**TASK INSTRUCTIONS**
Retype every motion and rotation line from the entries below verbatim, leaving out the pictures.

-- Start --

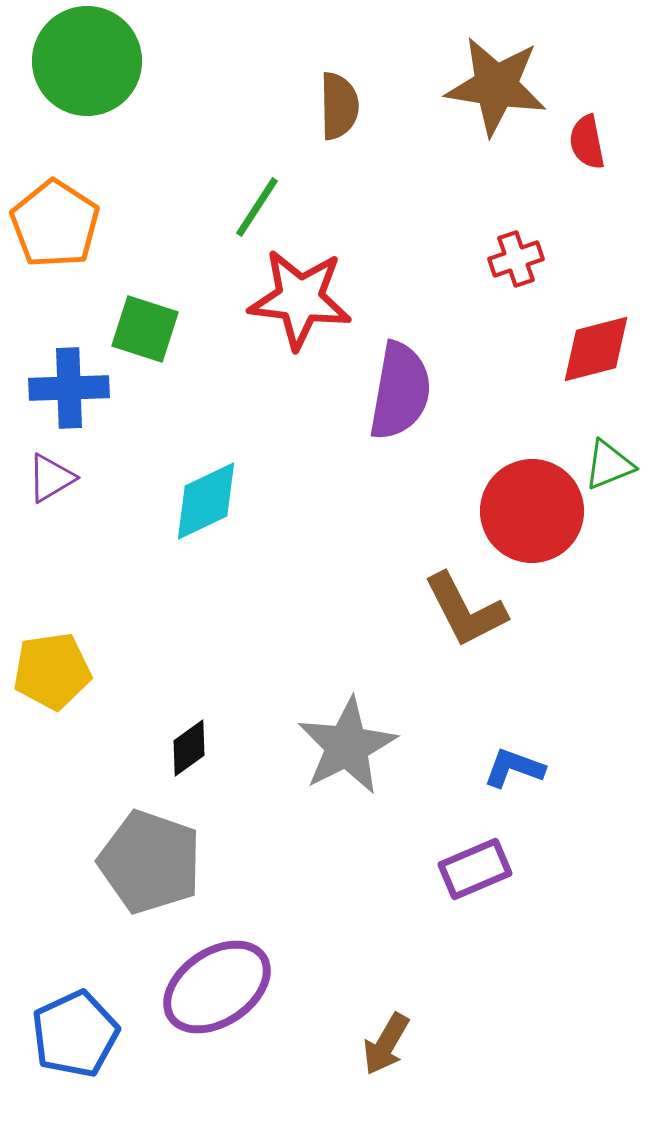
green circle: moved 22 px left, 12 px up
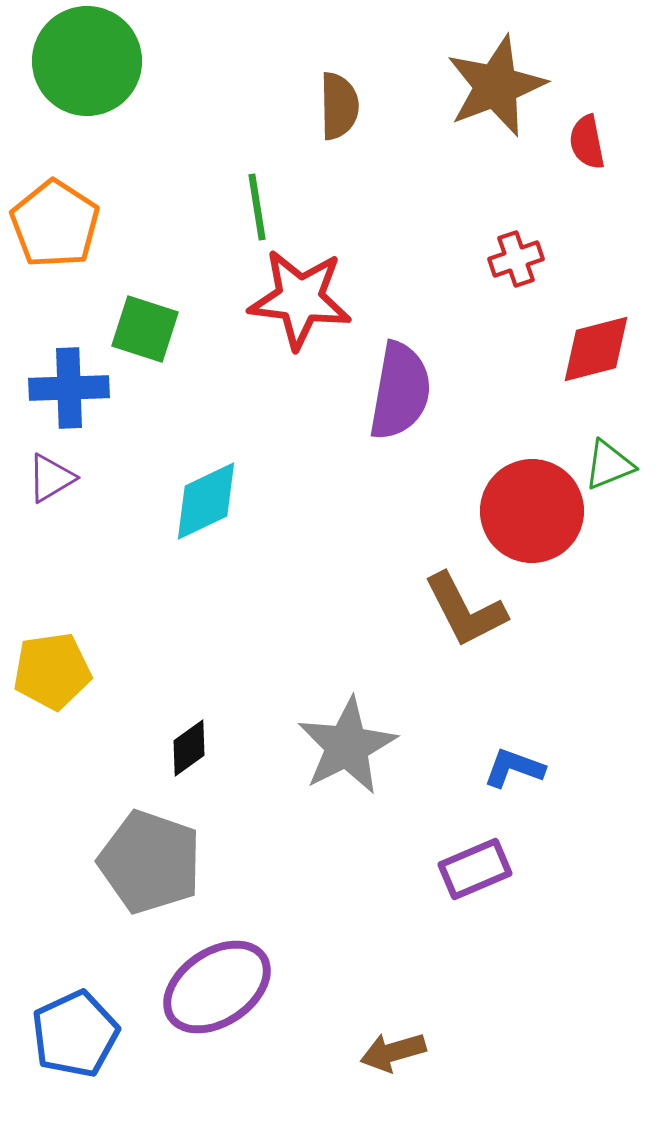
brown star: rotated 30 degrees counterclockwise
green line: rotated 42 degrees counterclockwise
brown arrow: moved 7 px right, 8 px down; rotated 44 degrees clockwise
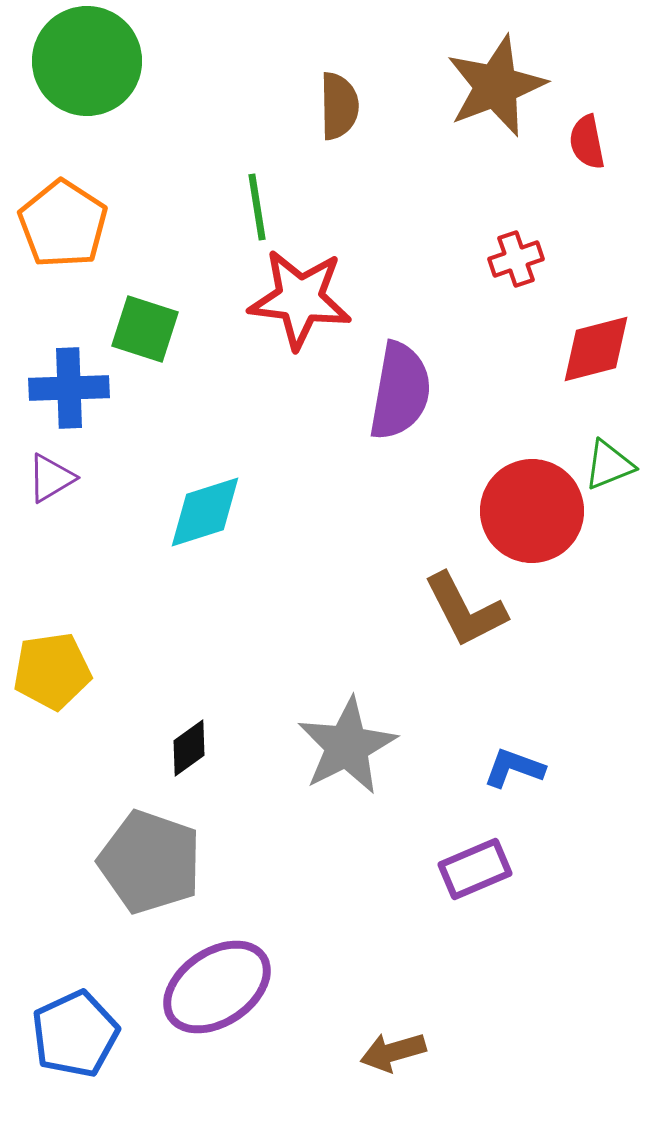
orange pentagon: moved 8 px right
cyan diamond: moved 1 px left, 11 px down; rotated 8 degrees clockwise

-- End --

**FINAL RESULT**
green circle: moved 22 px left, 12 px up
brown star: rotated 30 degrees counterclockwise
green line: rotated 42 degrees counterclockwise
brown arrow: moved 7 px right, 8 px down; rotated 44 degrees clockwise
orange pentagon: moved 8 px right
cyan diamond: moved 1 px left, 11 px down; rotated 8 degrees clockwise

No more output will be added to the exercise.